Tarefa:
Por favor, extraia da listagem abaixo todas as linhas que contêm a sequência "partial", inclusive quando ela aparece dentro de outra palavra.

Dados brutos:
------------

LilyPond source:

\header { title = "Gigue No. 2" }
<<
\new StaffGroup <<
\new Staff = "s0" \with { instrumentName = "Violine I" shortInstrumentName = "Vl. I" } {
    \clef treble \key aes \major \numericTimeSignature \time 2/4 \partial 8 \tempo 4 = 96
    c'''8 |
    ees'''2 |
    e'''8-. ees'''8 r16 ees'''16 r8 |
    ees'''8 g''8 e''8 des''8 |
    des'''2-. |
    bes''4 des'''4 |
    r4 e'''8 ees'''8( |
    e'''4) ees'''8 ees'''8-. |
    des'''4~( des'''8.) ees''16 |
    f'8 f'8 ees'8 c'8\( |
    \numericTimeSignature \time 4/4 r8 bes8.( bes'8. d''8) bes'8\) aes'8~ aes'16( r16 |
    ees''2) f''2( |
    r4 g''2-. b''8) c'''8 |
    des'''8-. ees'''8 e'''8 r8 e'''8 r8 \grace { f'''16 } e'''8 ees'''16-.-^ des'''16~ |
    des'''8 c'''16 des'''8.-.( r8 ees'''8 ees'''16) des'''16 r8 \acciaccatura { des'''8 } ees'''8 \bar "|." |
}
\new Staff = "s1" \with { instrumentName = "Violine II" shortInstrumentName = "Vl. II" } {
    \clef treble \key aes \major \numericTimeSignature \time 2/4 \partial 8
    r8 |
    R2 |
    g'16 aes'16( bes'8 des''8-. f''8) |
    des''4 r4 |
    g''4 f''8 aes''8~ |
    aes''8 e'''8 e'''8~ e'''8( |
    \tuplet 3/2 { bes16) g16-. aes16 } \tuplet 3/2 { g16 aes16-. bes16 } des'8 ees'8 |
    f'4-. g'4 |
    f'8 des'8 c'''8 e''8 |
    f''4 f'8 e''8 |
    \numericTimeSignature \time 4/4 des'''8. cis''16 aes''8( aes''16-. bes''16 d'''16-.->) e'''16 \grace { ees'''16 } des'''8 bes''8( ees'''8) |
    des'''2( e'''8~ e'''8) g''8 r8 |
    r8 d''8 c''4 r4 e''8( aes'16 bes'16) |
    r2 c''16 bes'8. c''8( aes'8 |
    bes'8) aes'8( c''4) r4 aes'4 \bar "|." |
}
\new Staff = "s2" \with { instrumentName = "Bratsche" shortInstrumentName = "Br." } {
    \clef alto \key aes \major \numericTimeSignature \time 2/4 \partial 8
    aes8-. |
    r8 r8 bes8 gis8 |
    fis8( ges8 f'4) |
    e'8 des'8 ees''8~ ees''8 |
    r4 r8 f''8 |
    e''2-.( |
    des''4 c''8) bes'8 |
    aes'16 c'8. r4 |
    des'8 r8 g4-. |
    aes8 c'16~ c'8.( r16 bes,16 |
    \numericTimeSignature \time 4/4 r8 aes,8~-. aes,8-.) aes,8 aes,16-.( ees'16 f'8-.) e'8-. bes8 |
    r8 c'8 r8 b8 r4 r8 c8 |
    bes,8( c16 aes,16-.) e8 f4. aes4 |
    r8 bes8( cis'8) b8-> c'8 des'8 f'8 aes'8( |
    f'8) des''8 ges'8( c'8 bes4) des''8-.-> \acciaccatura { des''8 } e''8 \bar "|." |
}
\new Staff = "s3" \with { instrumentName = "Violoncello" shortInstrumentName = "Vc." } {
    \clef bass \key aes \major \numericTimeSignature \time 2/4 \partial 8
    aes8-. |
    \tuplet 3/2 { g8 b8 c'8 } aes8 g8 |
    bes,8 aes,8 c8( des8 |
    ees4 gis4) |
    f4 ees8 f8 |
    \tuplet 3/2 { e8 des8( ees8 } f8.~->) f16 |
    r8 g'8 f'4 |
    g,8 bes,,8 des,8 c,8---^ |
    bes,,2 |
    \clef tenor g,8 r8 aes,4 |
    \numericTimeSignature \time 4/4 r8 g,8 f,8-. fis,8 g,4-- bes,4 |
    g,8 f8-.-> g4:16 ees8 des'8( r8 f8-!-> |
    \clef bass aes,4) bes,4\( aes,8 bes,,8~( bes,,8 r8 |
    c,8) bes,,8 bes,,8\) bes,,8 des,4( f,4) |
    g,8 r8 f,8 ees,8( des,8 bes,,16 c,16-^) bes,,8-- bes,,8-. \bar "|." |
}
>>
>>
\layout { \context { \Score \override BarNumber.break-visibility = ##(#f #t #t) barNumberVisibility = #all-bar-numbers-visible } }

------------

Resposta:
    \clef treble \key aes \major \numericTimeSignature \time 2/4 \partial 8 \tempo 4 = 96
    \clef treble \key aes \major \numericTimeSignature \time 2/4 \partial 8
    \clef alto \key aes \major \numericTimeSignature \time 2/4 \partial 8
    \clef bass \key aes \major \numericTimeSignature \time 2/4 \partial 8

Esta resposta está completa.